§ DATASET EXCERPTS:
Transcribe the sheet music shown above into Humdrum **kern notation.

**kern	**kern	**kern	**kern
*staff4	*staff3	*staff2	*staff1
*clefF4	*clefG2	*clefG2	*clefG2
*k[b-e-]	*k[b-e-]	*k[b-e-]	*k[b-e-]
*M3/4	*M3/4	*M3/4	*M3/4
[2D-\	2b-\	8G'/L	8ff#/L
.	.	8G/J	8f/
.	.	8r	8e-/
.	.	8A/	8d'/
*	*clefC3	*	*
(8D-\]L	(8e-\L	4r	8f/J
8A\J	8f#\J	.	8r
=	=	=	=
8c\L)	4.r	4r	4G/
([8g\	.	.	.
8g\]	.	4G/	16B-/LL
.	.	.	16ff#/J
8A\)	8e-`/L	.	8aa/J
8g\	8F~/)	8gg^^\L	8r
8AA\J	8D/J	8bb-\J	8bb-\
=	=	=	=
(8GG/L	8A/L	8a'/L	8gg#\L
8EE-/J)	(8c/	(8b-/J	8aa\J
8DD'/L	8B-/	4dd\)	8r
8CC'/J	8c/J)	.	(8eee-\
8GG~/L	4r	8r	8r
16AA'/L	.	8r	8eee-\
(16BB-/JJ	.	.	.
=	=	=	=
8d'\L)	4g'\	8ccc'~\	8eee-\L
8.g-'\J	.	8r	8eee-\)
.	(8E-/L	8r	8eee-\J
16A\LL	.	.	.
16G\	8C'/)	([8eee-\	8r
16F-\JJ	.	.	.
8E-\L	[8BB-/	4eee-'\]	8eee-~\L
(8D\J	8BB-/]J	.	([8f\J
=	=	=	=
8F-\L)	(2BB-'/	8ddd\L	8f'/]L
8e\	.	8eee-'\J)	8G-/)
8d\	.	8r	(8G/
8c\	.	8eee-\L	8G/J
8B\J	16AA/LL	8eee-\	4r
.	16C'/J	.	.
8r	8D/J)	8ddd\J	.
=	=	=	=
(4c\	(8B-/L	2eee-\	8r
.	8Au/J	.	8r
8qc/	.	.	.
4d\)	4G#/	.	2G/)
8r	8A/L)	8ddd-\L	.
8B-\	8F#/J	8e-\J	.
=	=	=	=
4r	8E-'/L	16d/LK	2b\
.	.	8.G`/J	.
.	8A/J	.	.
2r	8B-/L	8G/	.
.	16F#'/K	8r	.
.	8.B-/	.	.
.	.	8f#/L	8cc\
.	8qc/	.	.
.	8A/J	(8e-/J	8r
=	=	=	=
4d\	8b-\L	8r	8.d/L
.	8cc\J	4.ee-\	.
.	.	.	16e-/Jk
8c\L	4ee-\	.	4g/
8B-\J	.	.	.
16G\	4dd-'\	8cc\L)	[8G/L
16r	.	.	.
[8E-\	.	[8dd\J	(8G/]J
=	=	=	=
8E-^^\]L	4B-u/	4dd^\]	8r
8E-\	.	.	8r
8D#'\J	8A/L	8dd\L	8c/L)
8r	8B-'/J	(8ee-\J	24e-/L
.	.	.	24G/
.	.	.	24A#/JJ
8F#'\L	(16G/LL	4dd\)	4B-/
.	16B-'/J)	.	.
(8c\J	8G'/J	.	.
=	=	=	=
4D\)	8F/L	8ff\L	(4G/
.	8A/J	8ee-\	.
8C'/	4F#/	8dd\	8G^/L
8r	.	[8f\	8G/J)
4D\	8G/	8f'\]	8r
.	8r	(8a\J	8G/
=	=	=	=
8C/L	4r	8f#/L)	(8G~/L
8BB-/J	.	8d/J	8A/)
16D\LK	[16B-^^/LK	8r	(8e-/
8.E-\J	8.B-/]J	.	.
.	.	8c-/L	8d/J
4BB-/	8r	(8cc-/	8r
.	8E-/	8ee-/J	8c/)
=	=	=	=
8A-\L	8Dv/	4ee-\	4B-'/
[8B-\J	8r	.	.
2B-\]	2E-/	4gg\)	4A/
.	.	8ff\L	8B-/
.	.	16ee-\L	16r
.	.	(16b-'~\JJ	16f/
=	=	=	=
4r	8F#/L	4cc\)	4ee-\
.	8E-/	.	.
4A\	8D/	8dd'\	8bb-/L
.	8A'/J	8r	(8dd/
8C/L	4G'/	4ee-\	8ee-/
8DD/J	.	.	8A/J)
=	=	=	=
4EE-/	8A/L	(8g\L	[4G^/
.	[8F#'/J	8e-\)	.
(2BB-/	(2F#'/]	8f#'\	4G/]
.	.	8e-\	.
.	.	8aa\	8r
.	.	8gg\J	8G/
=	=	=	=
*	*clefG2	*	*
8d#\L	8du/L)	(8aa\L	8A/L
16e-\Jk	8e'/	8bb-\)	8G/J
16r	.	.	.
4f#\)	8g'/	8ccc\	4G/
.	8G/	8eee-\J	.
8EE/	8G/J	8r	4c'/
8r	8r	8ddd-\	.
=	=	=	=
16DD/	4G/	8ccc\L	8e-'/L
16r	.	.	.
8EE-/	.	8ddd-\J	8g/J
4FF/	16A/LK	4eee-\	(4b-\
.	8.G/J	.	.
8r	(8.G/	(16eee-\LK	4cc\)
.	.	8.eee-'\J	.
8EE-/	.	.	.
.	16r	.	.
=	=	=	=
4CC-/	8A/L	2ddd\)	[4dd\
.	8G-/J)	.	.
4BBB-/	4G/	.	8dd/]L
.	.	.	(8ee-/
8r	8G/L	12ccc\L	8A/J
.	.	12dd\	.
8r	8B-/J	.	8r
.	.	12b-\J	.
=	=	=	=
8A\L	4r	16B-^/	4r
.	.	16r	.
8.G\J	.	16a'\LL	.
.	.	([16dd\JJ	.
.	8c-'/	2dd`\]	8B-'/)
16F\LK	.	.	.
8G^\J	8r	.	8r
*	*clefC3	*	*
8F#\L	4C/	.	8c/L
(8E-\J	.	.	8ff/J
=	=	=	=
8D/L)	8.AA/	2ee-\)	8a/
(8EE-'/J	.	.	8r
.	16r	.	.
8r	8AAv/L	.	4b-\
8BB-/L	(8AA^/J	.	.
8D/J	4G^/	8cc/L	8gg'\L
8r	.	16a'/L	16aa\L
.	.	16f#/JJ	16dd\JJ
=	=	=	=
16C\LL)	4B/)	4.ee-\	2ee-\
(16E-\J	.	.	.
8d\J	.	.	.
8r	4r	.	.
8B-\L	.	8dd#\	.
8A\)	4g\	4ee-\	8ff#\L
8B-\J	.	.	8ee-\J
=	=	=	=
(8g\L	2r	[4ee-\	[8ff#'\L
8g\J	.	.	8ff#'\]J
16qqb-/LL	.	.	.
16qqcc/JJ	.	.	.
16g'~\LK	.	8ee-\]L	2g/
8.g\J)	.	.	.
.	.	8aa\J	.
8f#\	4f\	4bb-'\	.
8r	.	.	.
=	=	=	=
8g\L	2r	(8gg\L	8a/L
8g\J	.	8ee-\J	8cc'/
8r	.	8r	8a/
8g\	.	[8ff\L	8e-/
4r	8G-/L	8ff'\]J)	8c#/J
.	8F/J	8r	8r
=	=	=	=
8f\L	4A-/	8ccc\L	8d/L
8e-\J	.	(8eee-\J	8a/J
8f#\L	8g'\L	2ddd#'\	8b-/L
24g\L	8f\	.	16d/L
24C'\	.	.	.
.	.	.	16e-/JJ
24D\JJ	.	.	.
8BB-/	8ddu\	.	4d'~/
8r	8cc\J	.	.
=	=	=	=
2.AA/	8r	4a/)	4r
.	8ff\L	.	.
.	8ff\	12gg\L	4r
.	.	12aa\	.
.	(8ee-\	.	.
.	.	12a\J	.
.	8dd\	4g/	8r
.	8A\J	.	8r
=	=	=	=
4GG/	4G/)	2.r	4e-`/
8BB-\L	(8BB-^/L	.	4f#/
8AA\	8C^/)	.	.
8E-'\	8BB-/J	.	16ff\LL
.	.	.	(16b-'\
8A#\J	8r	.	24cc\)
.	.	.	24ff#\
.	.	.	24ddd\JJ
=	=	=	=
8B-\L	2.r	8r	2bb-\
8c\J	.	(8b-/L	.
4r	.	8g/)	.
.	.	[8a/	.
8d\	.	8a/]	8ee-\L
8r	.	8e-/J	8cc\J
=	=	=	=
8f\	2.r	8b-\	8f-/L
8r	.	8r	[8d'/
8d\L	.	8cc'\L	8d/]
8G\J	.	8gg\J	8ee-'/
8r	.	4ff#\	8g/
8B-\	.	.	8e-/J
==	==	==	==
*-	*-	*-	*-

§ TASK DIRECTIONS: Report how many lines in the entries above contain the string "kern". Give only the number.

§ COMPLETED TASK: 2